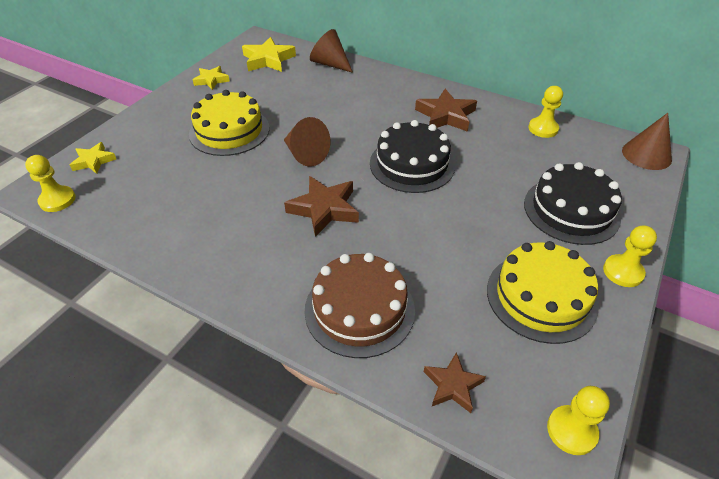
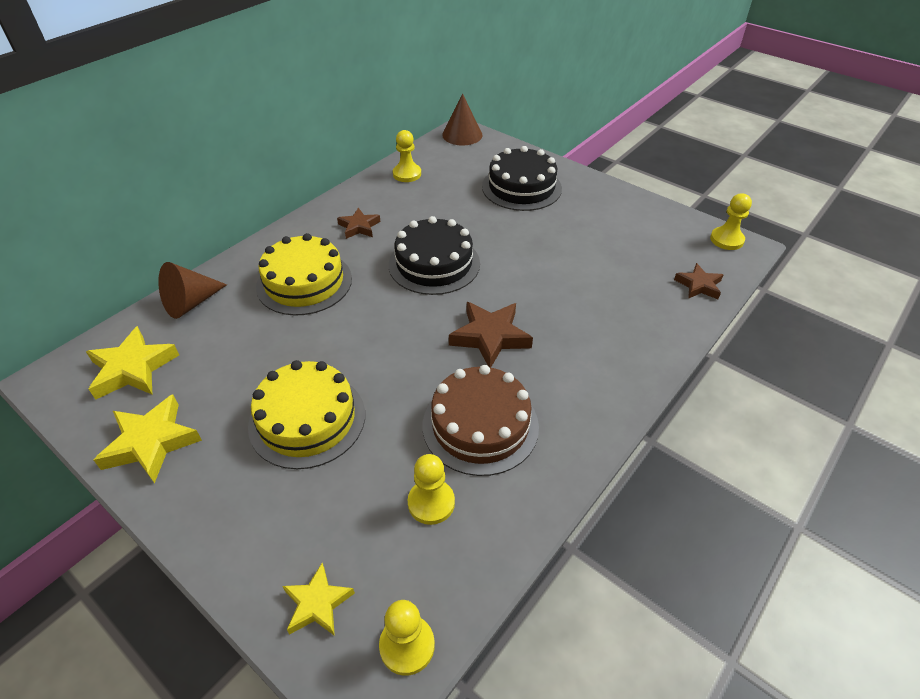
camera: 80 degrees left, 0 degrees up
(211, 80) = (151, 443): yellow star -> yellow star, size x1.61
(305, 154) = (389, 345): brown cone -> none
(359, 309) = (627, 326): brown cake -> brown cake (480, 425)
(446, 115) = (359, 227): brown star -> brown star, size x0.62
(541, 297) = (614, 225): yellow cake -> yellow cake (304, 282)
(623, 272) = (591, 182): yellow pawn -> yellow pawn (431, 503)

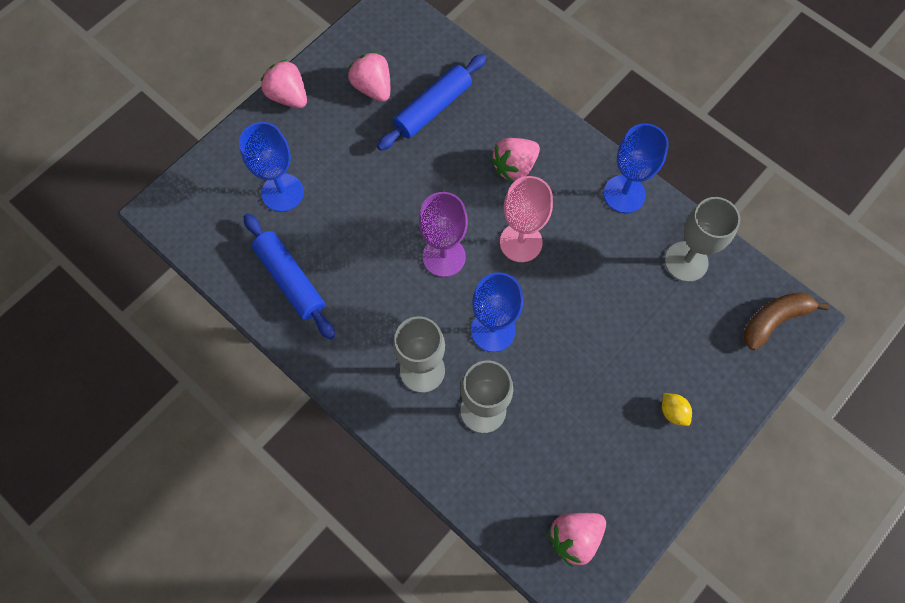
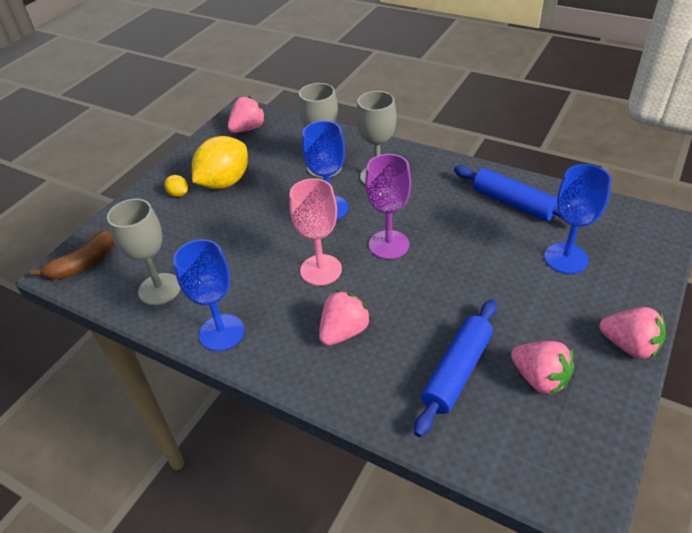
camera: 170 degrees right, 25 degrees down
(614, 418) = (224, 182): none -> yellow lemon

_Try it_
Would you retype all the material above exactly, apart from its pictures?

_Answer space_
camera: 80 degrees left, 0 degrees up
(211, 80) = (151, 443): yellow star -> yellow star, size x1.61
(305, 154) = (389, 345): brown cone -> none
(359, 309) = (627, 326): brown cake -> brown cake (480, 425)
(446, 115) = (359, 227): brown star -> brown star, size x0.62
(541, 297) = (614, 225): yellow cake -> yellow cake (304, 282)
(623, 272) = (591, 182): yellow pawn -> yellow pawn (431, 503)

camera: 170 degrees right, 25 degrees down
(614, 418) = (224, 182): none -> yellow lemon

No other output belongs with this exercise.